(Excerpts from a dataset)
>>>>>
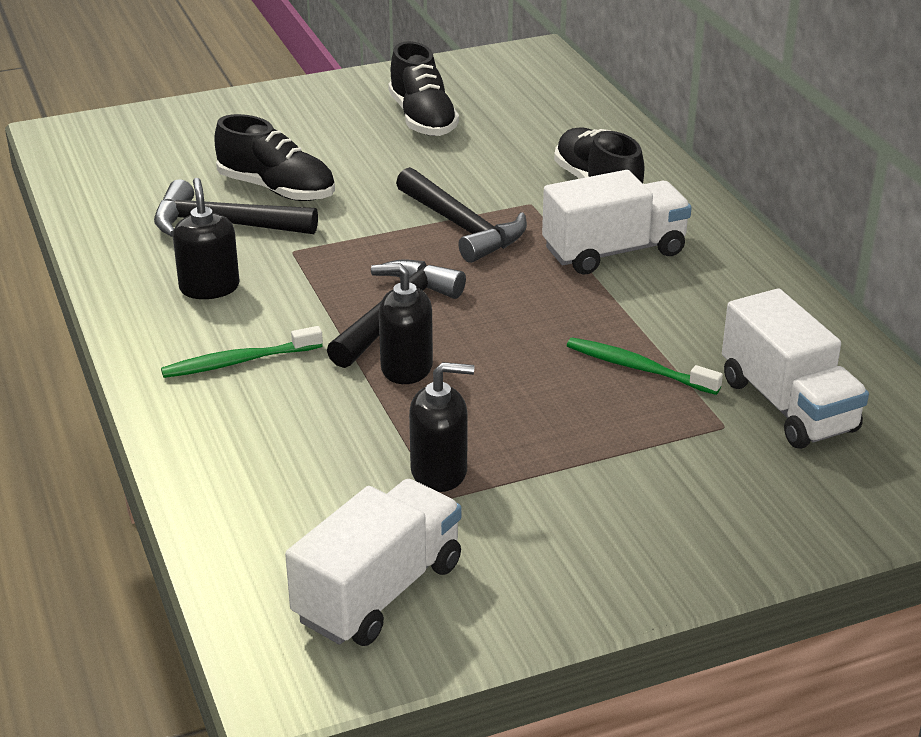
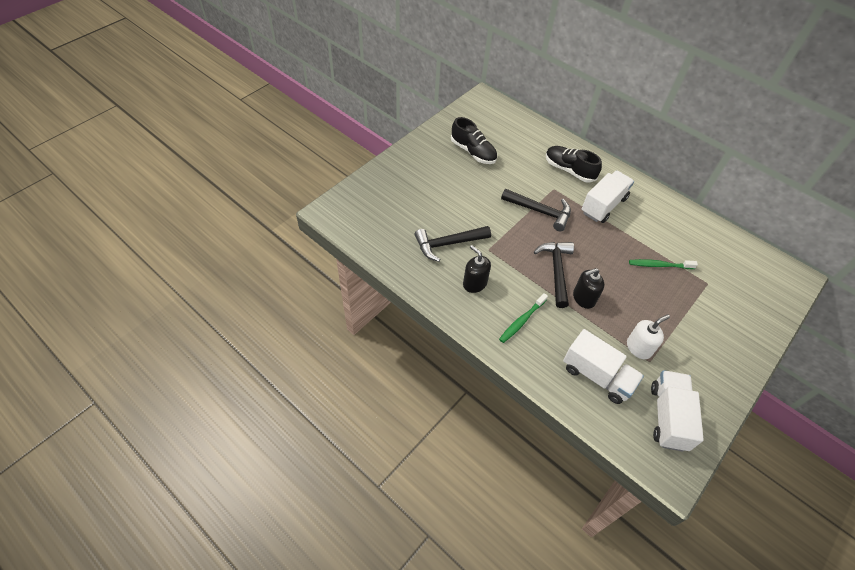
camera: 30 degrees left, 20 degrees up
black shoe [214,114,335,201] -> none
black soap dispenser [409,362,474,492] -> white soap dispenser [627,314,670,359]
white truck [722,288,869,449] -> white truck moved to [563,329,644,404]

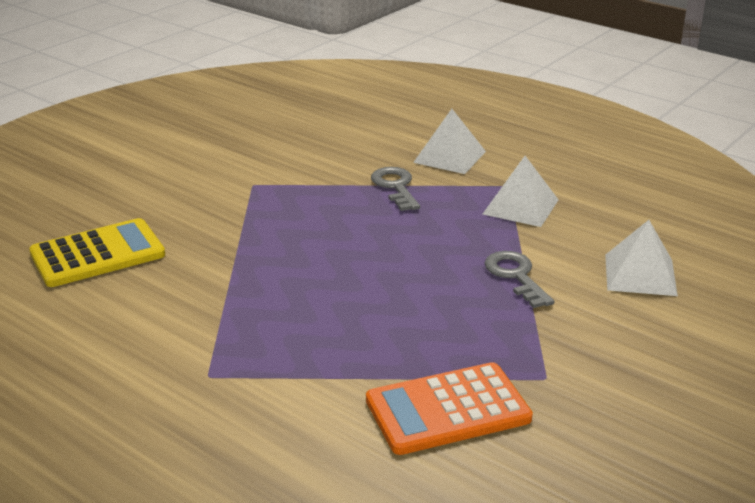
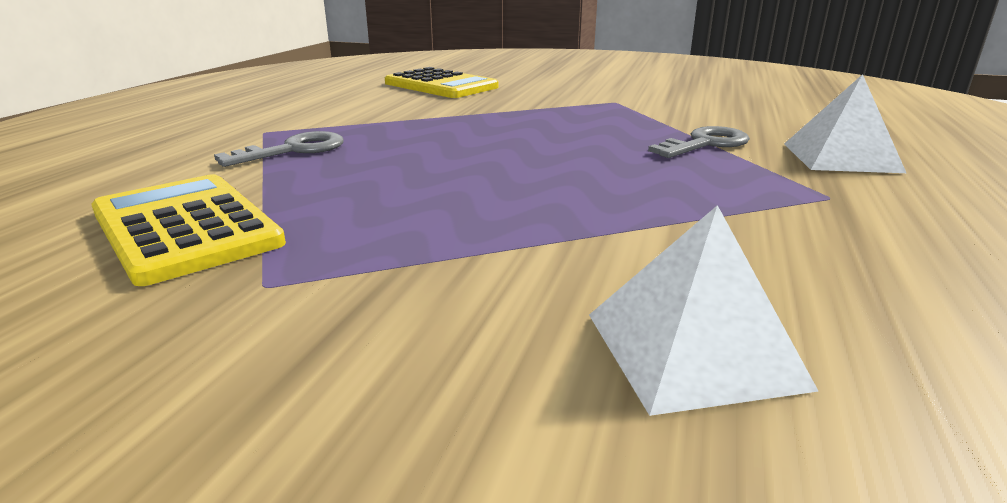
camera: 70 degrees right, 5 degrees down
orange calculator [366,362,533,455] -> yellow calculator [91,174,286,286]
white pyramid [483,156,559,227] -> none
grey key [485,251,554,308] -> grey key moved to [214,131,344,167]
<<<<<
▶ Try it: Using the entries above, extract exactly the lines from the one that contains "black shoe [214,114,335,201] -> none" through the one that contains "white pyramid [483,156,559,227] -> none". Do not carry over any pictures.

▶ Written response:
black shoe [214,114,335,201] -> none
black soap dispenser [409,362,474,492] -> white soap dispenser [627,314,670,359]
white truck [722,288,869,449] -> white truck moved to [563,329,644,404]

camera: 70 degrees right, 5 degrees down
orange calculator [366,362,533,455] -> yellow calculator [91,174,286,286]
white pyramid [483,156,559,227] -> none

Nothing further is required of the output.